▸ **Exercise description**
Your answer must be an exact copy of the data below, minus any pictures.

[Data entries]
*** Begin section ***

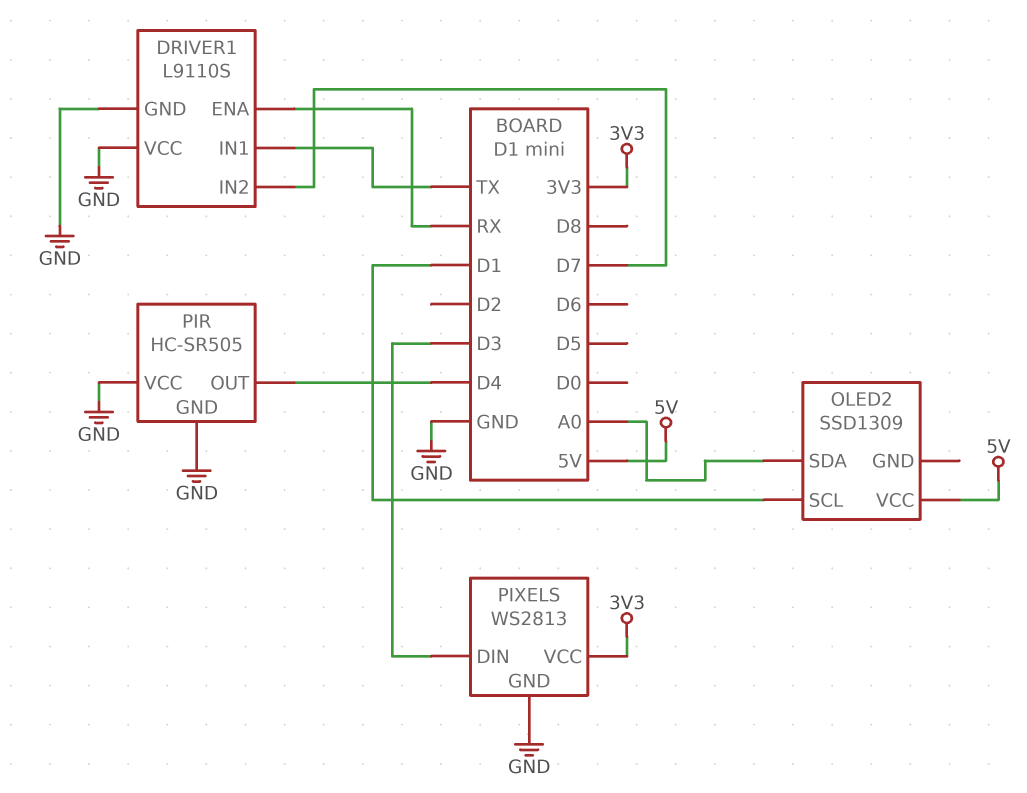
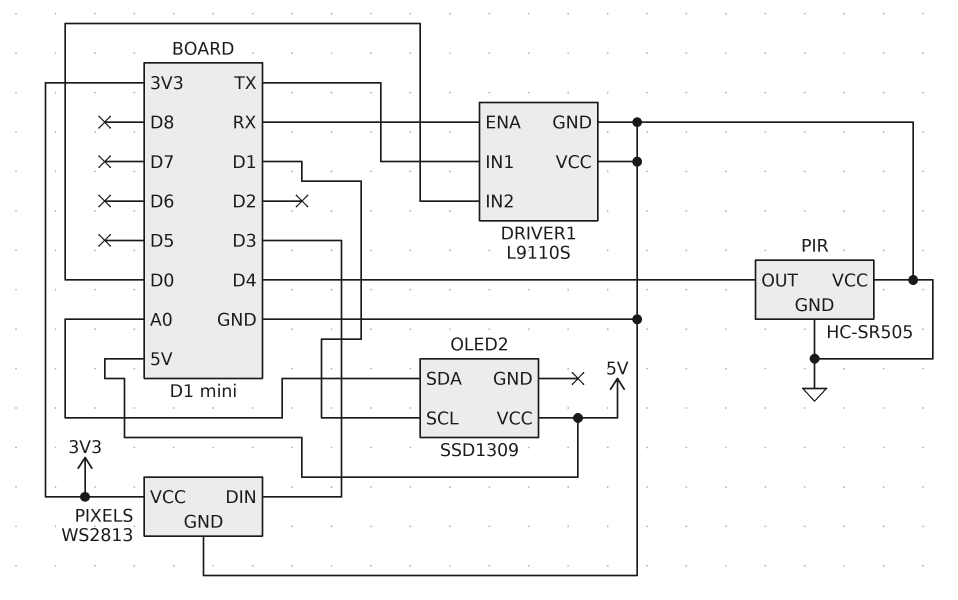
DRIVER1 pin IN2: D7 -> D0

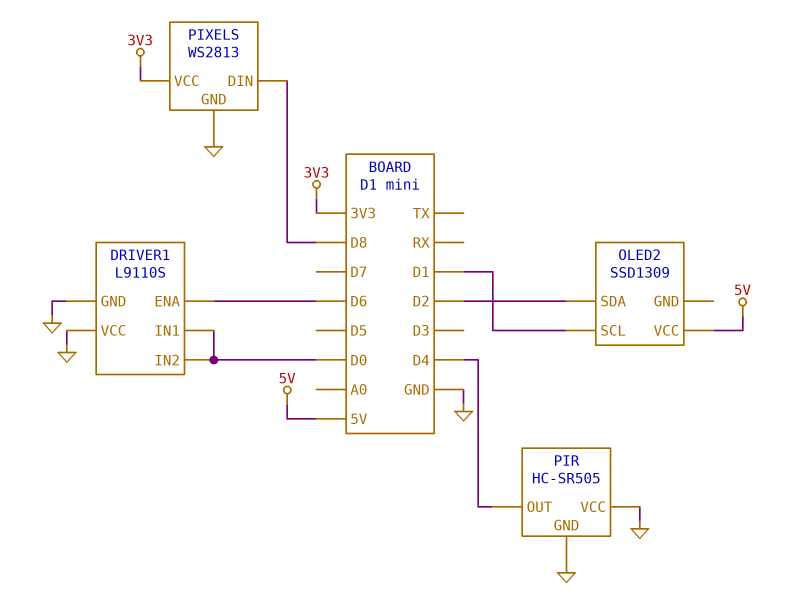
DRIVER1 pin ENA: RX -> D6
DRIVER1 pin IN1: TX -> D0
OLED2 pin SDA: A0 -> D2
PIXELS pin DIN: D3 -> D8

*** End section ***

▸ **Your solution**
DRIVER1 pin IN2: D7 -> D0

DRIVER1 pin ENA: RX -> D6
DRIVER1 pin IN1: TX -> D0
OLED2 pin SDA: A0 -> D2
PIXELS pin DIN: D3 -> D8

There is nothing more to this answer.